▶ _REQUIREMENT_
A line qualifies if it holds the string "white". Copy every qualifying line from the records.

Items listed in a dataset
──────

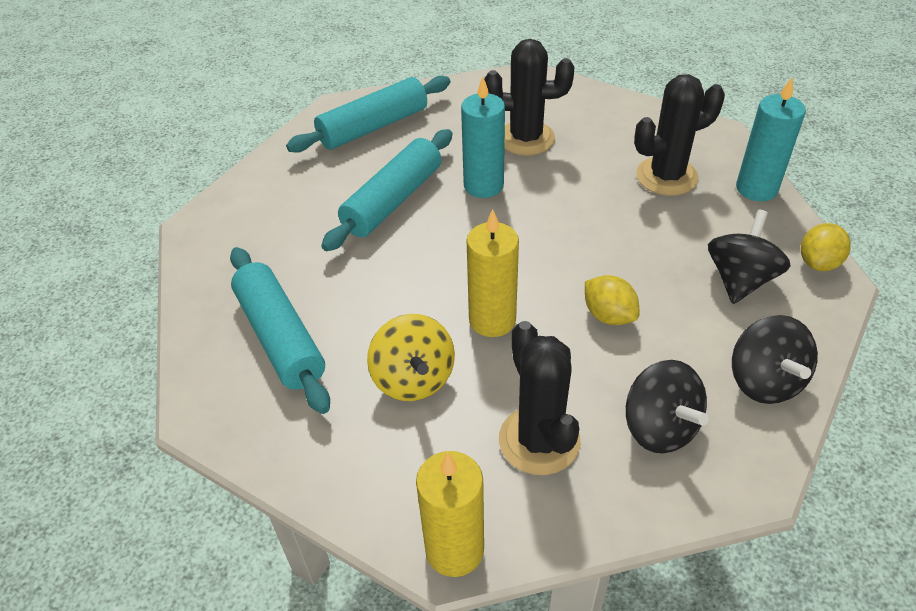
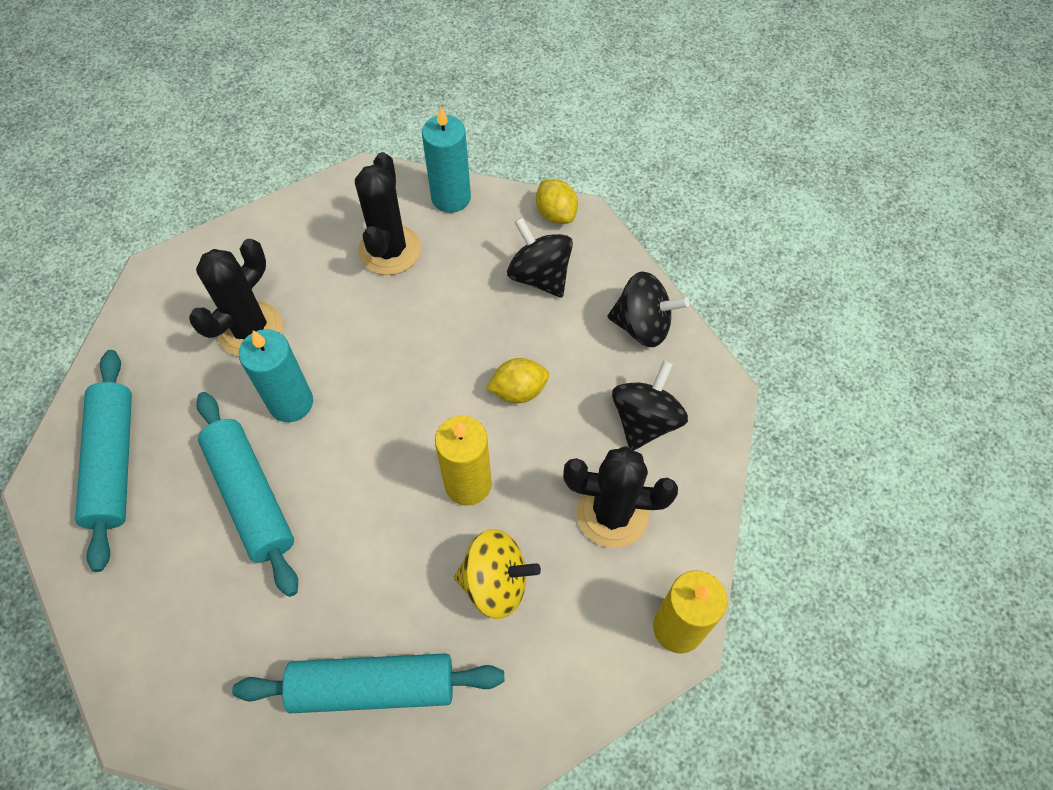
camera: 65 degrees left, 15 degrees up
(659, 427) = (645, 421): black spinning top -> black spinning top turned 60 degrees counterclockwise

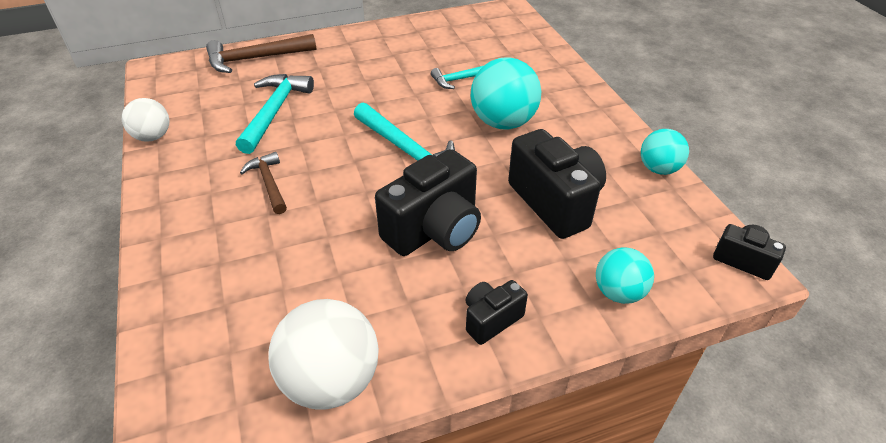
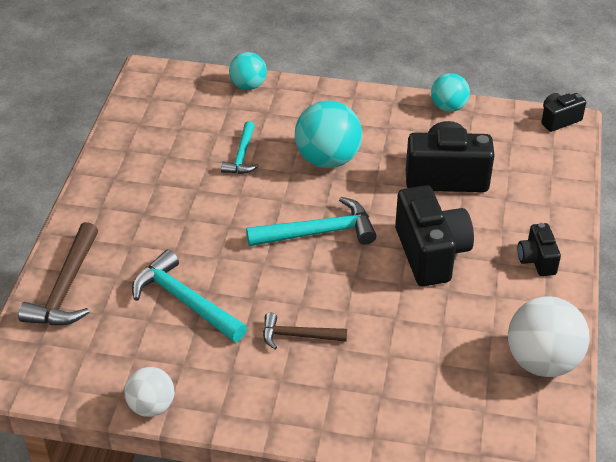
camera: 60 degrees left, 0 degrees up
(618, 292) = (550, 189): turquoise ball -> turquoise ball (248, 86)

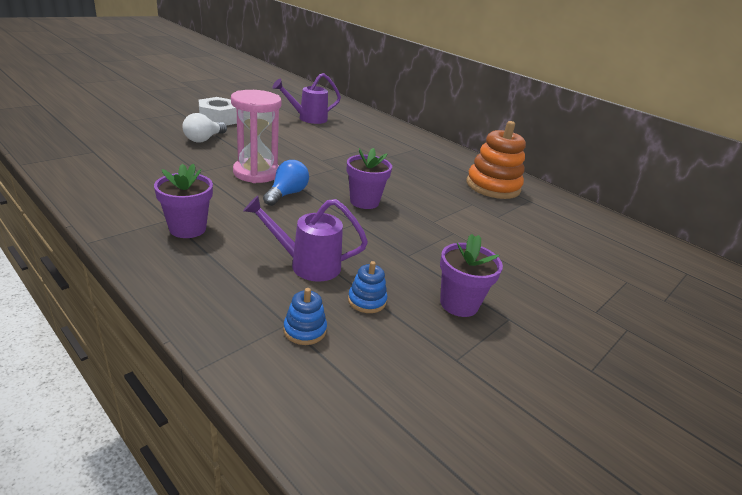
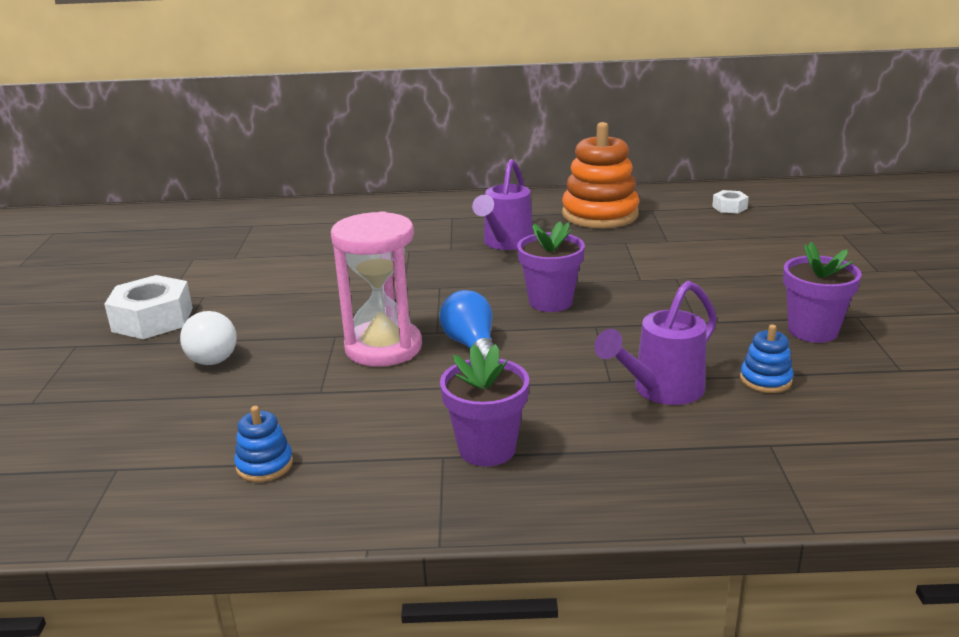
camera: 40 degrees left, 5 degrees down
(305, 330) = (791, 437): blue stacking toy -> blue stacking toy (264, 465)
(308, 118) = (258, 252): purple watering can -> purple watering can (505, 243)
(583, 226) = (729, 207): none -> white nut

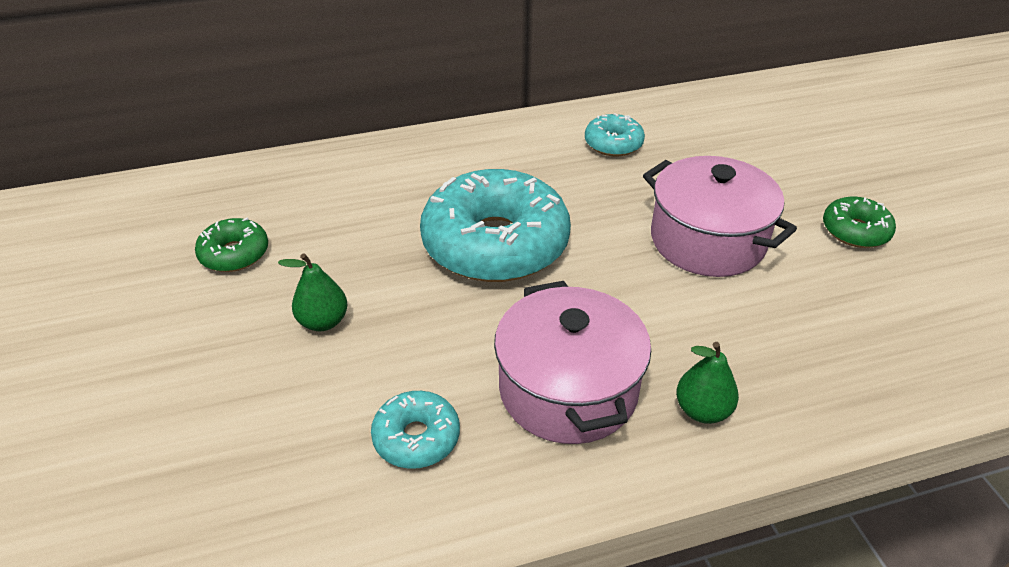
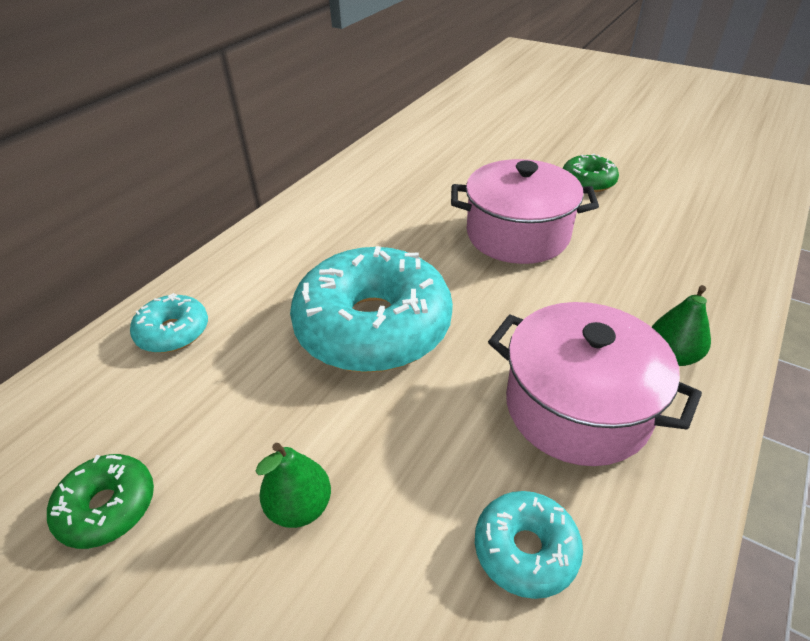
camera: 40 degrees left, 0 degrees up
(613, 144) = (367, 200): turquoise donut -> turquoise donut (173, 332)

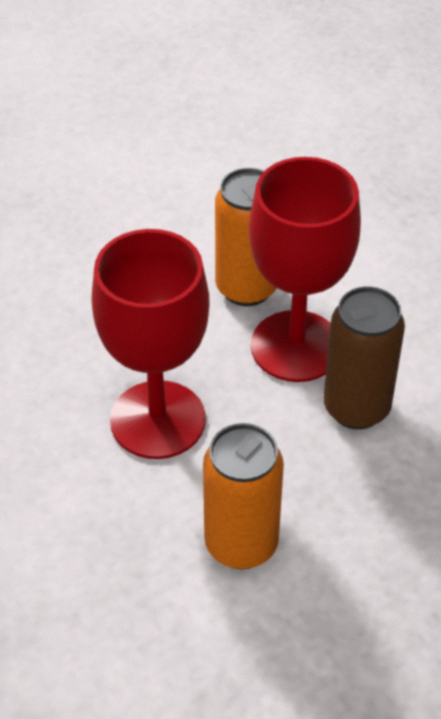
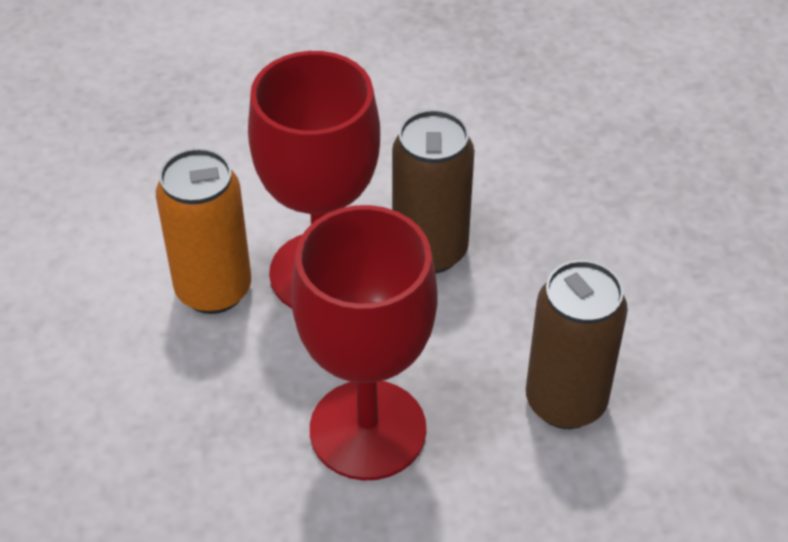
camera: 70 degrees left, 0 degrees up
(241, 544) = (565, 402): orange can -> brown can

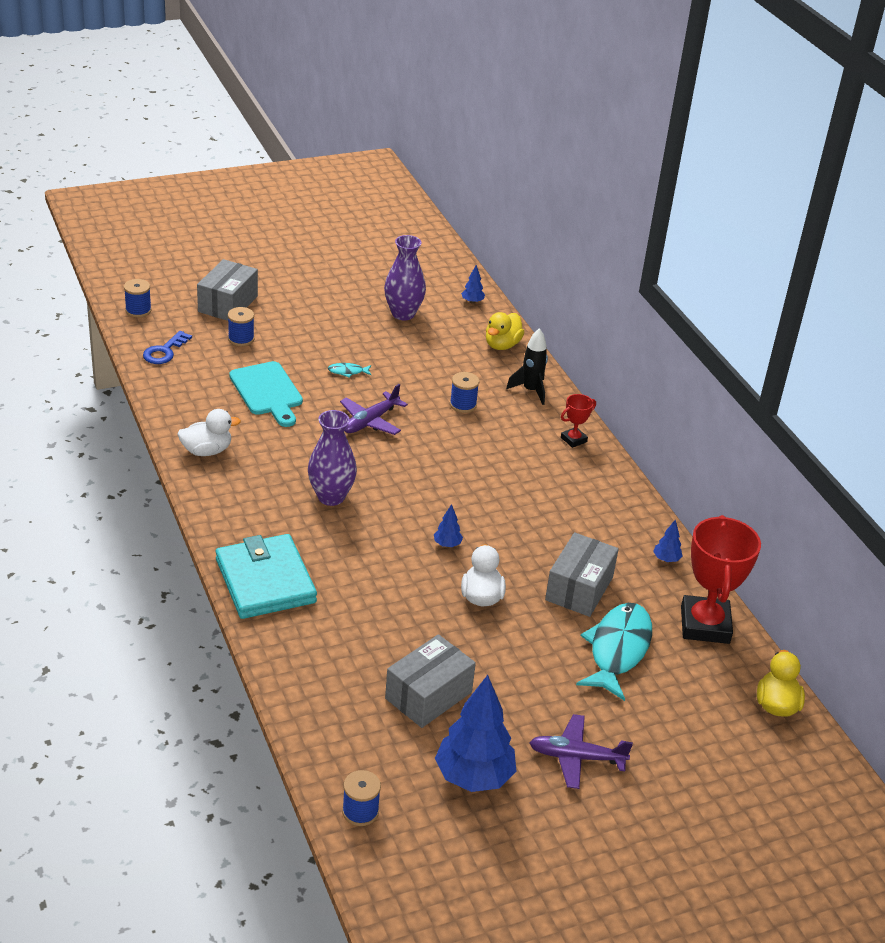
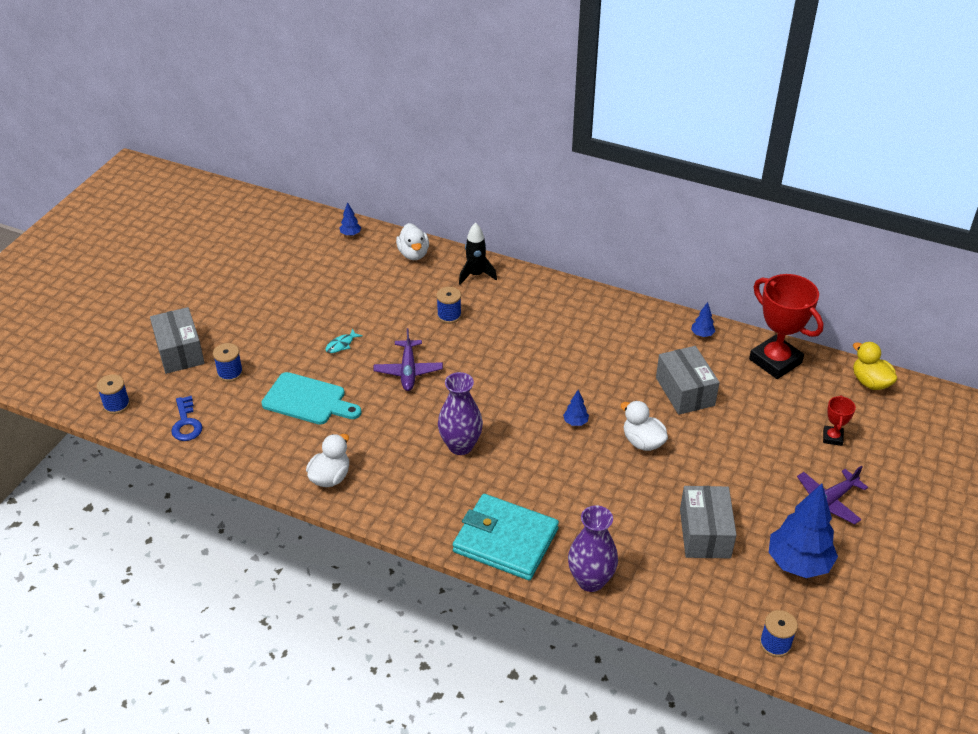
camera: 40 degrees left, 5 degrees up
(403, 314) = (317, 274): purple vase -> purple vase (590, 580)
(502, 345) = (413, 254): yellow duck -> white duck
(573, 439) = (547, 292): red trophy -> red trophy (832, 437)
(618, 650) = (756, 414): turquoise fish -> none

──────

▶ _TASK OUTPUT_
(583, 226) = (729, 207): none -> white nut
(502, 345) = (413, 254): yellow duck -> white duck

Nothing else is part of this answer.